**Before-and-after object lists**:
=== Begin Enclosure ===

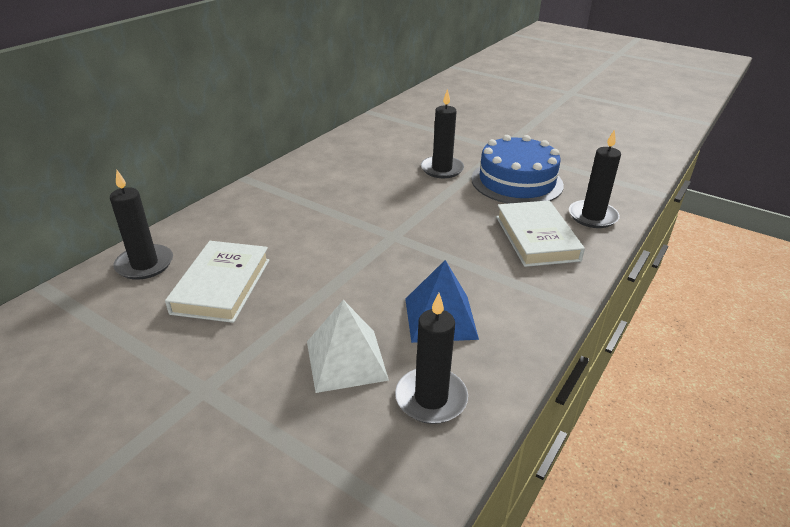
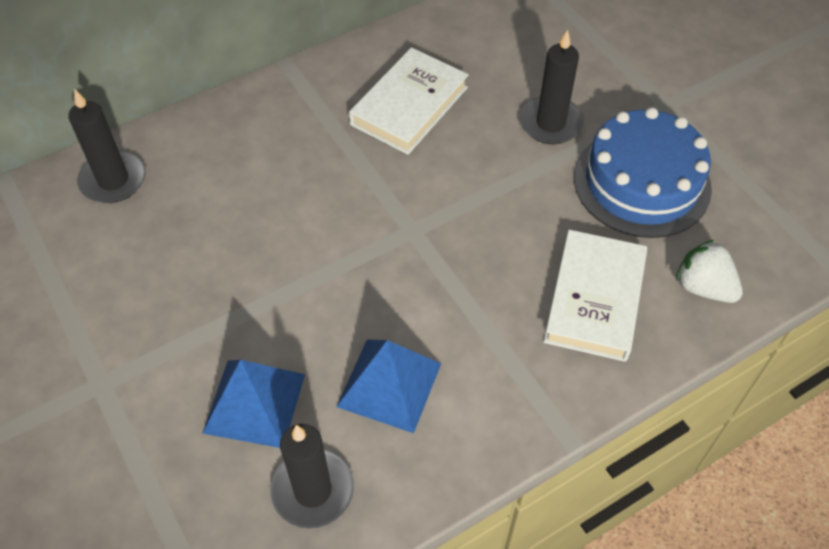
camera: 25 degrees right, 20 degrees up
(222, 286) = (178, 243): white book -> white book (409, 106)
(346, 360) = (254, 403): white pyramid -> blue pyramid
(592, 216) = (703, 287): black candle -> white strawberry

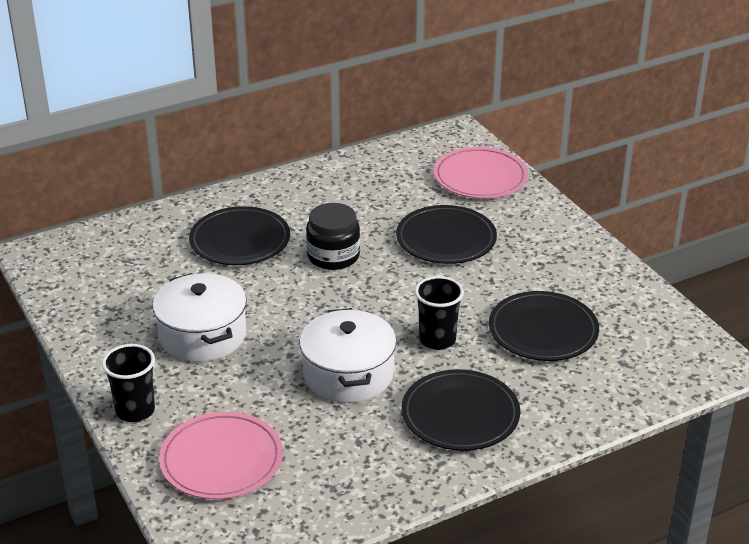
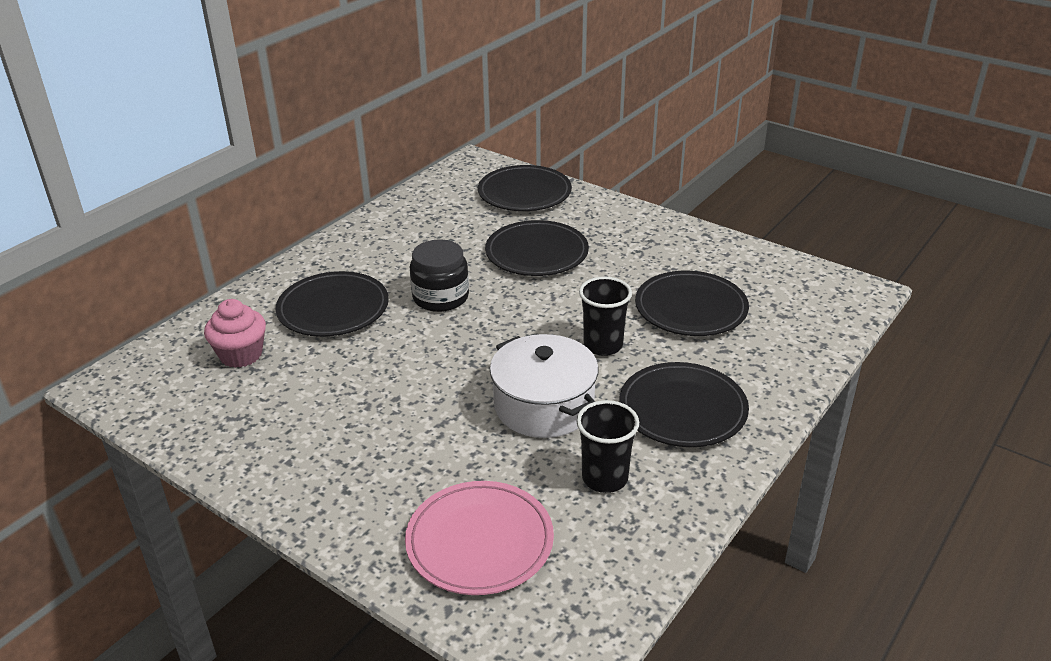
camera: 25 degrees left, 0 degrees up
(135, 411) = (341, 521): black cup -> black cup (605, 478)
(145, 258) = (241, 355): none -> pink cupcake
(202, 335) = (361, 414): white pot -> none
(480, 177) = (524, 193): pink plate -> black plate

=== End Enclosure ===

Above are the records. Copy exactly, and only, the lines from the line containing "(222, 286) = (178, 243): white" through the last one, omitting any pictures.

(222, 286) = (178, 243): white book -> white book (409, 106)
(346, 360) = (254, 403): white pyramid -> blue pyramid
(592, 216) = (703, 287): black candle -> white strawberry

camera: 25 degrees left, 0 degrees up
(135, 411) = (341, 521): black cup -> black cup (605, 478)
(145, 258) = (241, 355): none -> pink cupcake
(202, 335) = (361, 414): white pot -> none
(480, 177) = (524, 193): pink plate -> black plate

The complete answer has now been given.